_EXERCISE INSTRUCTIONS_
Output each record verbatim, with pictures left out.

RECORDED DATA Block Start

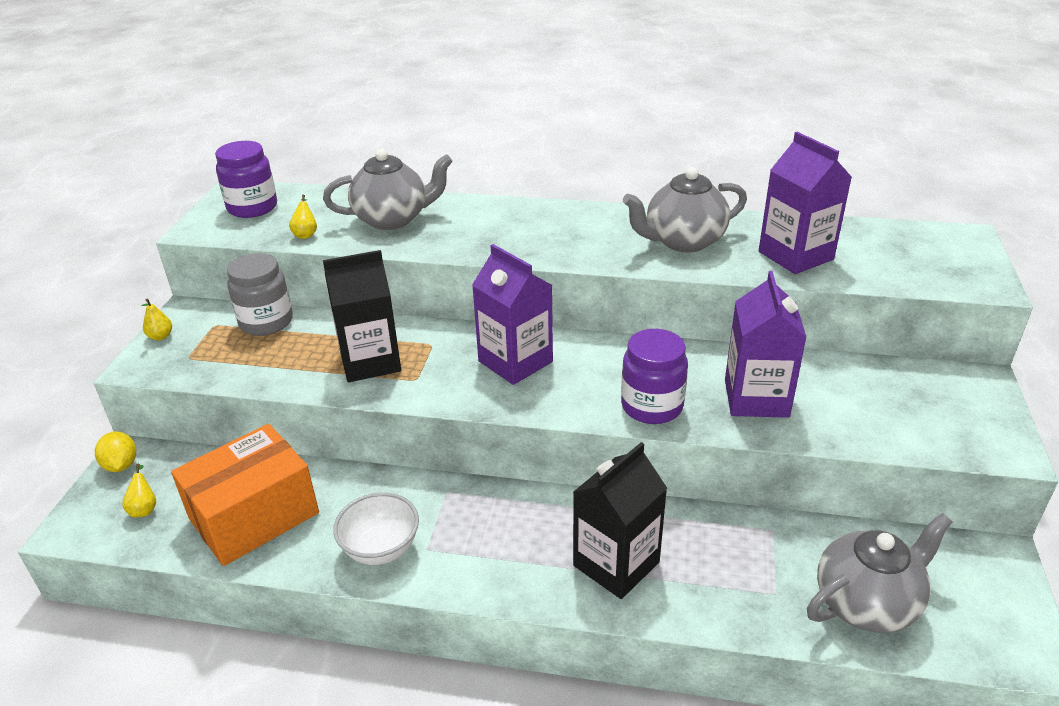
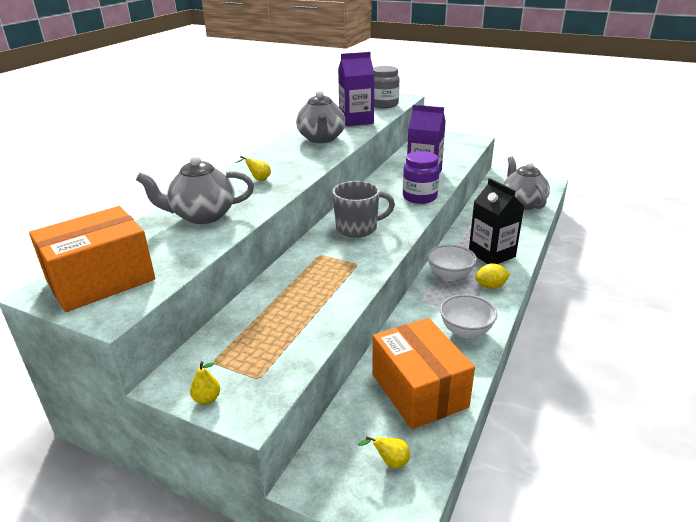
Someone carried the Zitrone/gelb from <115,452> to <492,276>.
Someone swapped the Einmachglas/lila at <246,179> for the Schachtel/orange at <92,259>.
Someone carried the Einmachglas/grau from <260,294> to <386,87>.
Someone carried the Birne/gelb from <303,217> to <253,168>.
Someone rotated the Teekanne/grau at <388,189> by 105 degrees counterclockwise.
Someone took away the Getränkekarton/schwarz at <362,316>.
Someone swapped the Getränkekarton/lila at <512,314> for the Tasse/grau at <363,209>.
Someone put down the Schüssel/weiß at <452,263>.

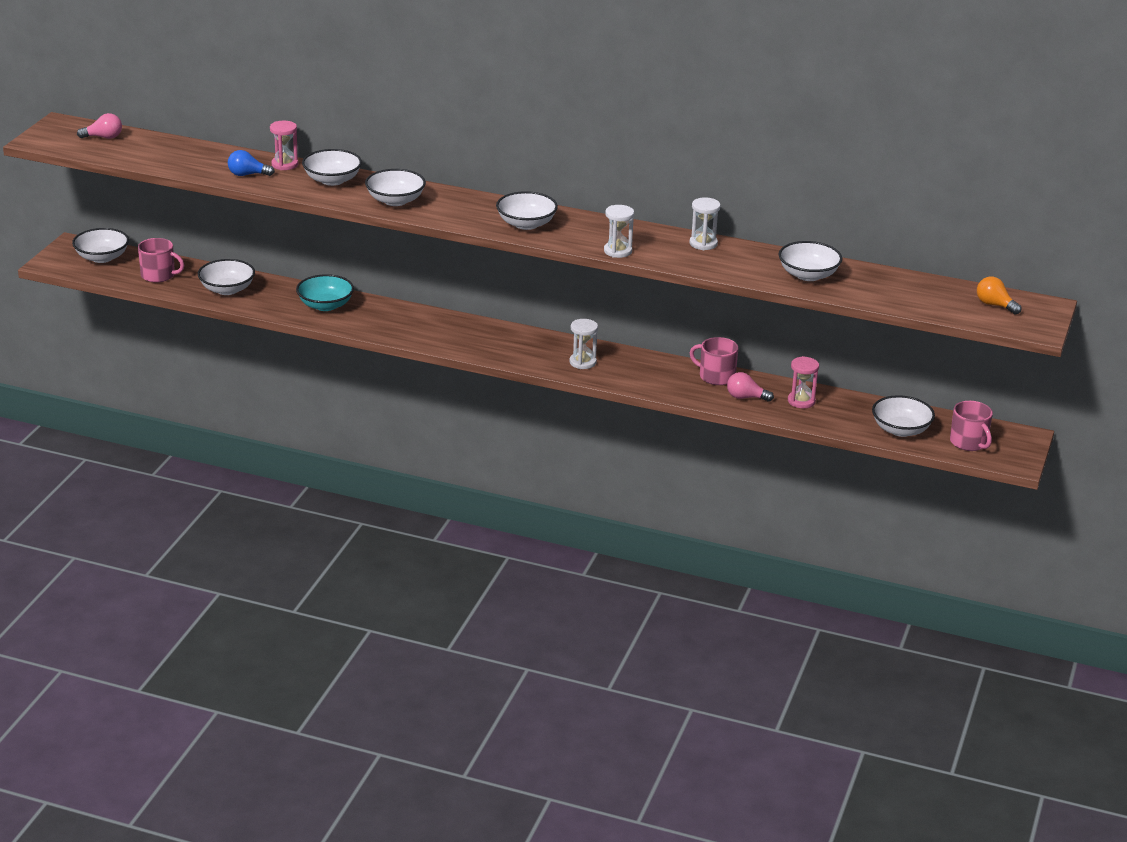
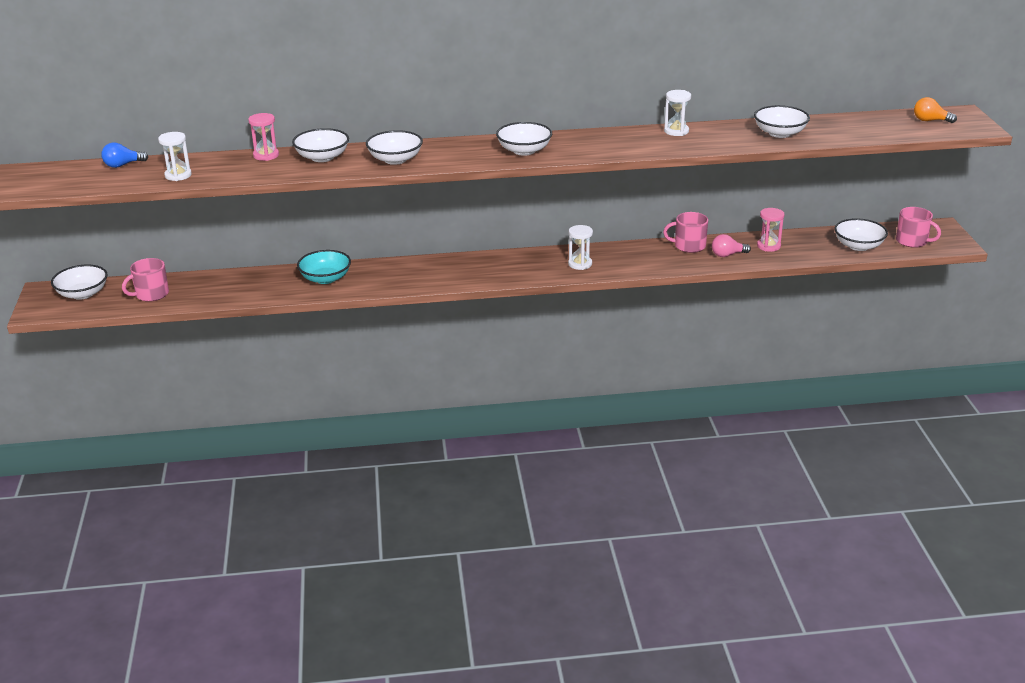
Someone took away the Glühbirne/rosa at <99,126>.
Someone rotated the Tasse/rosa at <161,260> by 150 degrees clockwise.
Someone took away the Schüssel/weiß at <226,277>.
Someone carried the Glühbirne/blau from <251,163> to <124,155>.
Someone carried the Sanduhr/weiß from <619,231> to <175,156>.

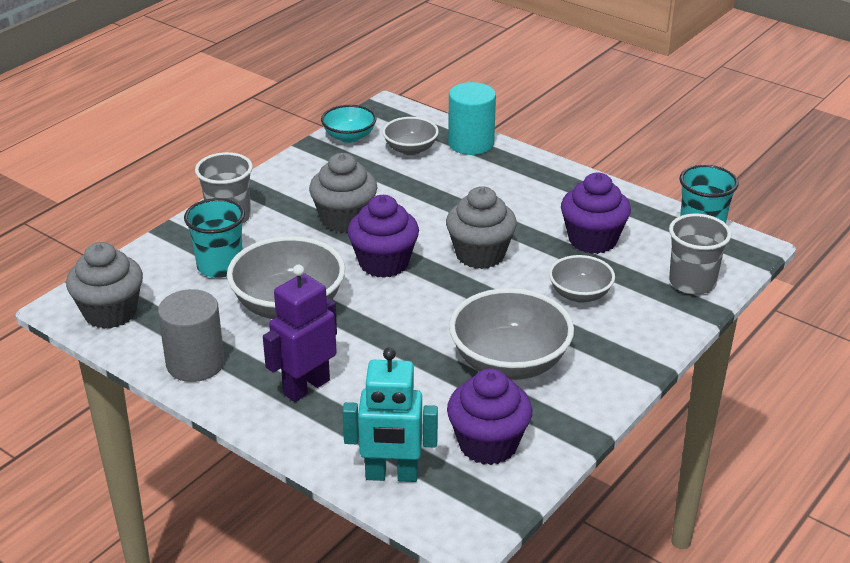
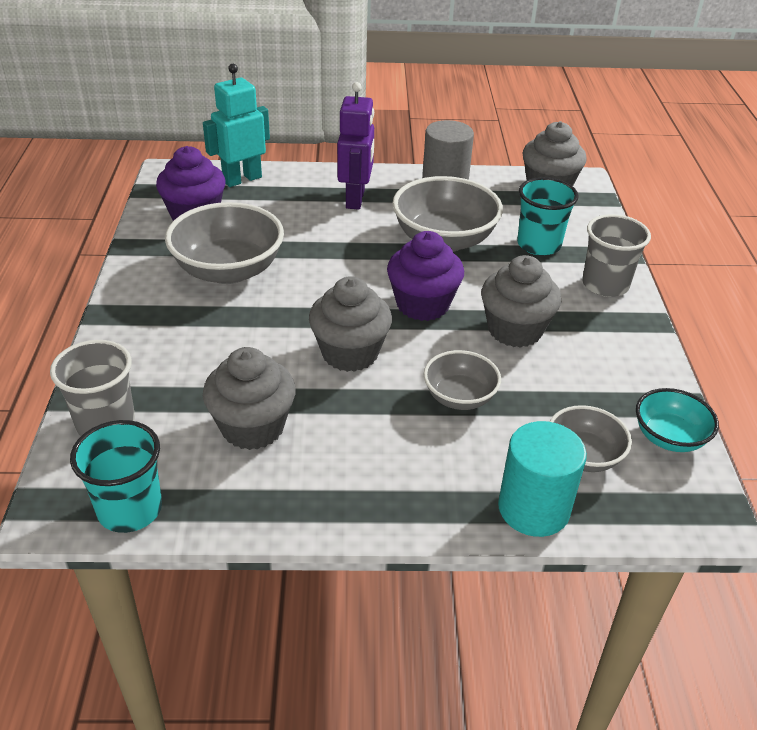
Someone carried the Schüssel/grau from <582,279> to <462,380>.
Someone repainted the Muffin/lila at <596,213>, which became the Muffin/grau at <249,398>.

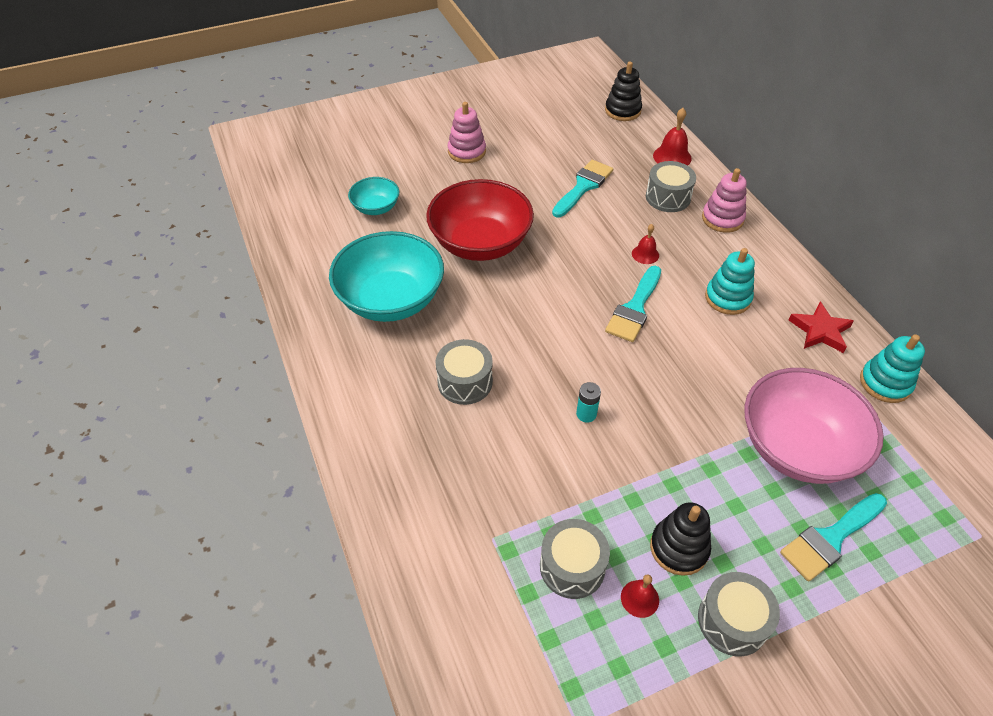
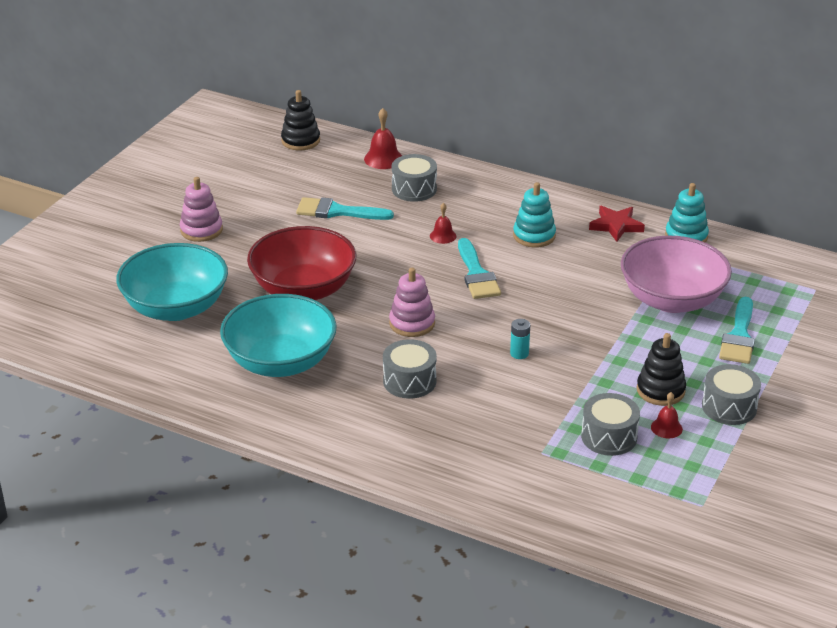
Someone scaled the Schüssel/türkis at <373,196> by 1.97.
Someone rotated the Pinsel/türkis at <582,189> by 75 degrees counterclockwise.
Someone carried the Stapelspielzeug/rosa from <724,200> to <412,302>.

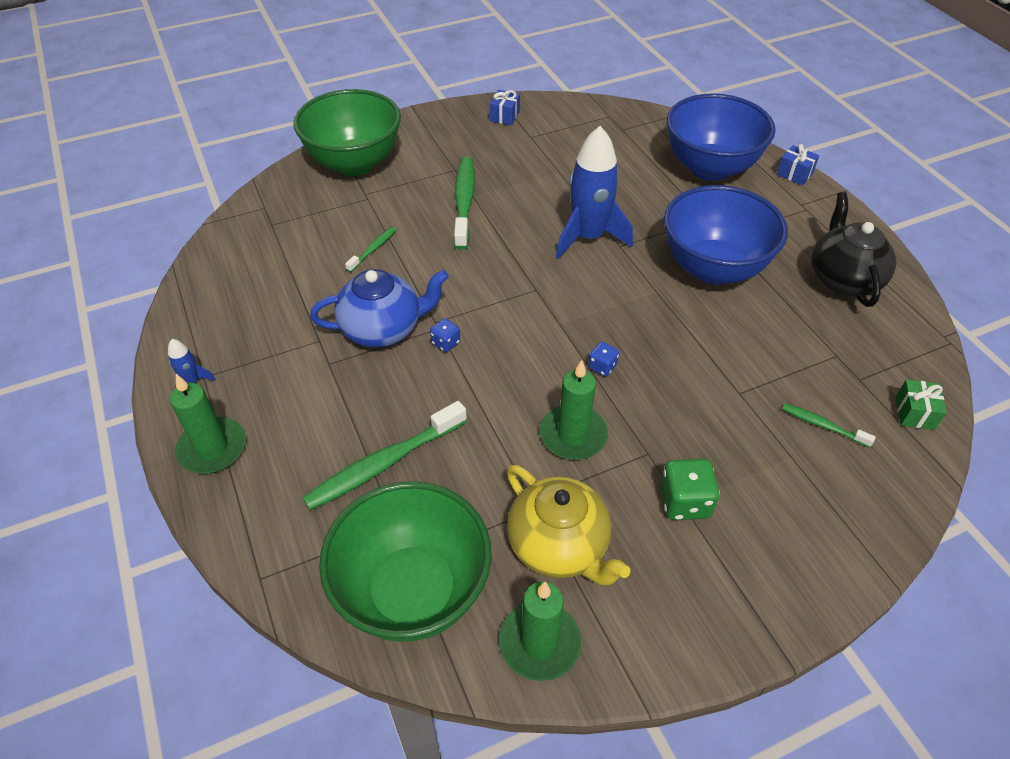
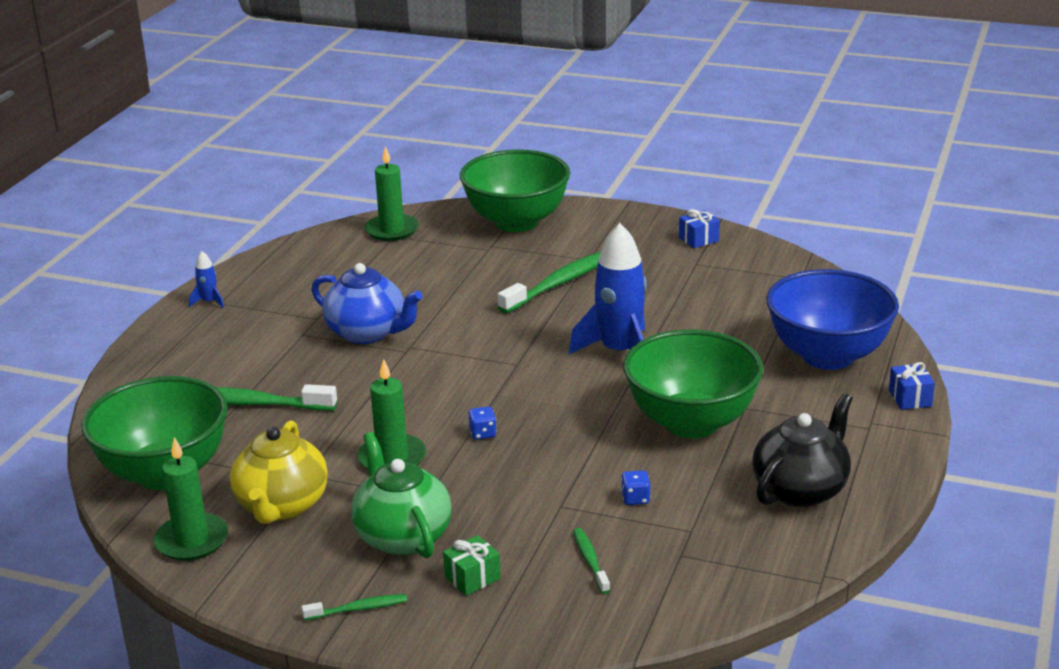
Someone carried the Kerze/grün from <208,424> to <392,193>.
Someone carried the Zahnbürste/grün from <371,249> to <354,607>.
Someone carried the Spielwürfel/blau from <445,335> to <636,487>.
Someone swapped the Spielwürfel/grün at <690,489> for the Teekanne/grün at <401,495>.
Someone repainted the Schüssel/blau at <726,235>, which became the Schüssel/grün at <693,383>.
Someone carried the Geschenk/grün from <921,405> to <472,565>.

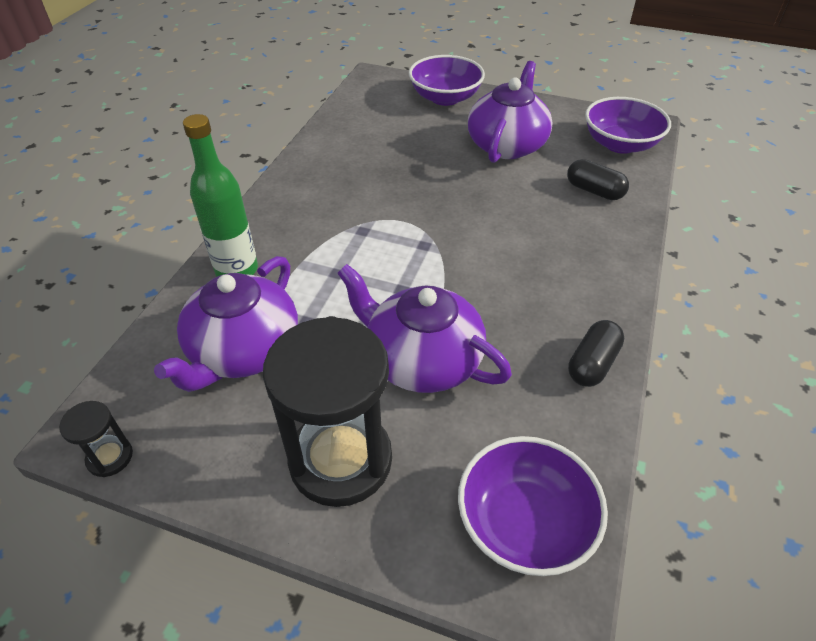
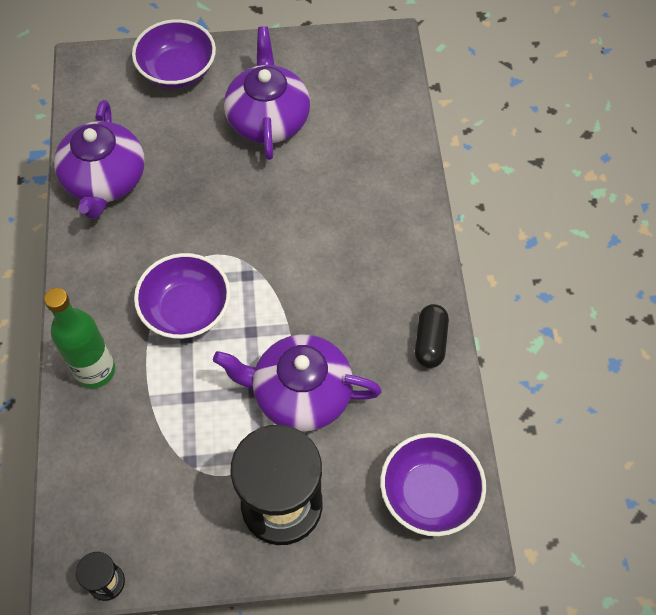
Someone carried the Teekanne/lila from <226,324> to <99,159>.
Someone took away the Kapsel/schwarz at <598,179>.
Someone carried the Schüssel/lila from <628,125> to <182,296>.

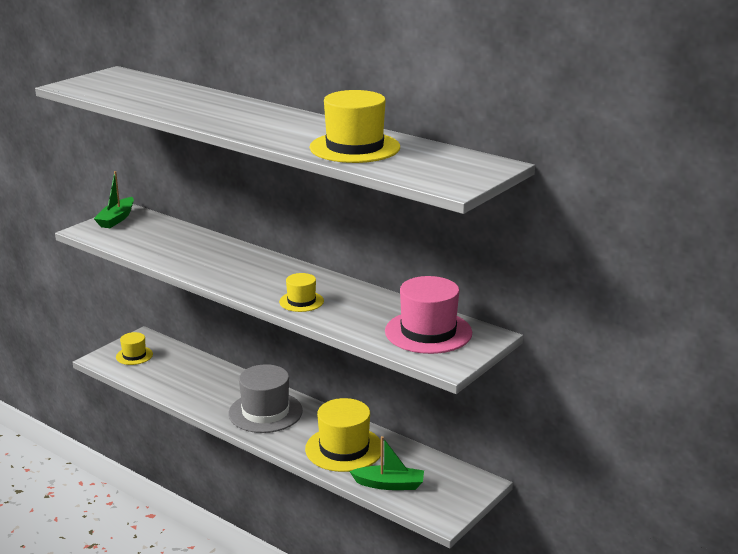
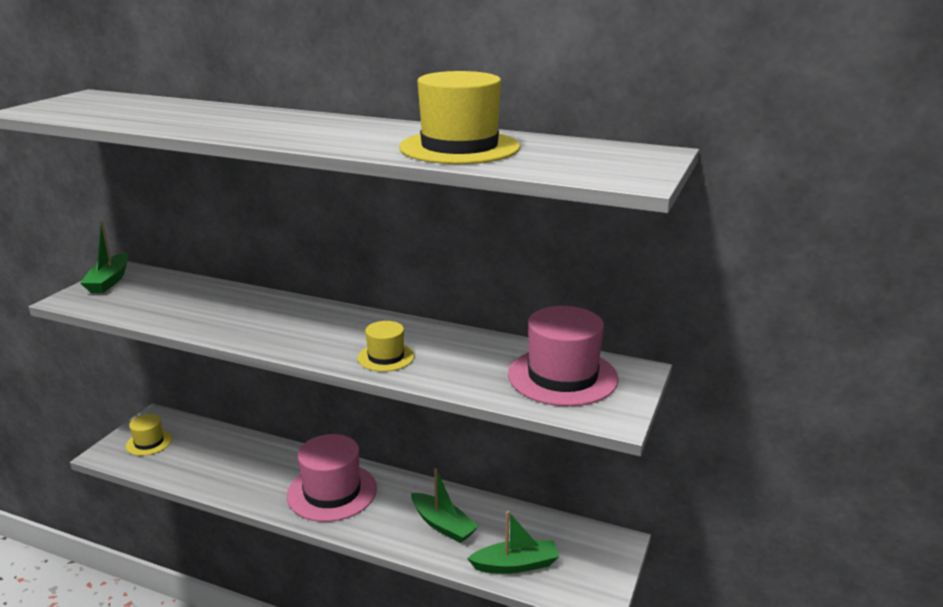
Someone repainted the Hut/grau at <265,398>, which became the Hut/rosa at <332,478>.
Someone swapped the Hut/gelb at <343,435> for the Boot/grün at <445,505>.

RECORDED DATA Block End

_OUTPUT FOR THIS EXERCISE_
Someone carried the Zitrone/gelb from <115,452> to <492,276>.
Someone swapped the Einmachglas/lila at <246,179> for the Schachtel/orange at <92,259>.
Someone carried the Einmachglas/grau from <260,294> to <386,87>.
Someone carried the Birne/gelb from <303,217> to <253,168>.
Someone rotated the Teekanne/grau at <388,189> by 105 degrees counterclockwise.
Someone took away the Getränkekarton/schwarz at <362,316>.
Someone swapped the Getränkekarton/lila at <512,314> for the Tasse/grau at <363,209>.
Someone put down the Schüssel/weiß at <452,263>.

Someone took away the Glühbirne/rosa at <99,126>.
Someone rotated the Tasse/rosa at <161,260> by 150 degrees clockwise.
Someone took away the Schüssel/weiß at <226,277>.
Someone carried the Glühbirne/blau from <251,163> to <124,155>.
Someone carried the Sanduhr/weiß from <619,231> to <175,156>.

Someone carried the Schüssel/grau from <582,279> to <462,380>.
Someone repainted the Muffin/lila at <596,213>, which became the Muffin/grau at <249,398>.

Someone scaled the Schüssel/türkis at <373,196> by 1.97.
Someone rotated the Pinsel/türkis at <582,189> by 75 degrees counterclockwise.
Someone carried the Stapelspielzeug/rosa from <724,200> to <412,302>.

Someone carried the Kerze/grün from <208,424> to <392,193>.
Someone carried the Zahnbürste/grün from <371,249> to <354,607>.
Someone carried the Spielwürfel/blau from <445,335> to <636,487>.
Someone swapped the Spielwürfel/grün at <690,489> for the Teekanne/grün at <401,495>.
Someone repainted the Schüssel/blau at <726,235>, which became the Schüssel/grün at <693,383>.
Someone carried the Geschenk/grün from <921,405> to <472,565>.

Someone carried the Teekanne/lila from <226,324> to <99,159>.
Someone took away the Kapsel/schwarz at <598,179>.
Someone carried the Schüssel/lila from <628,125> to <182,296>.

Someone repainted the Hut/grau at <265,398>, which became the Hut/rosa at <332,478>.
Someone swapped the Hut/gelb at <343,435> for the Boot/grün at <445,505>.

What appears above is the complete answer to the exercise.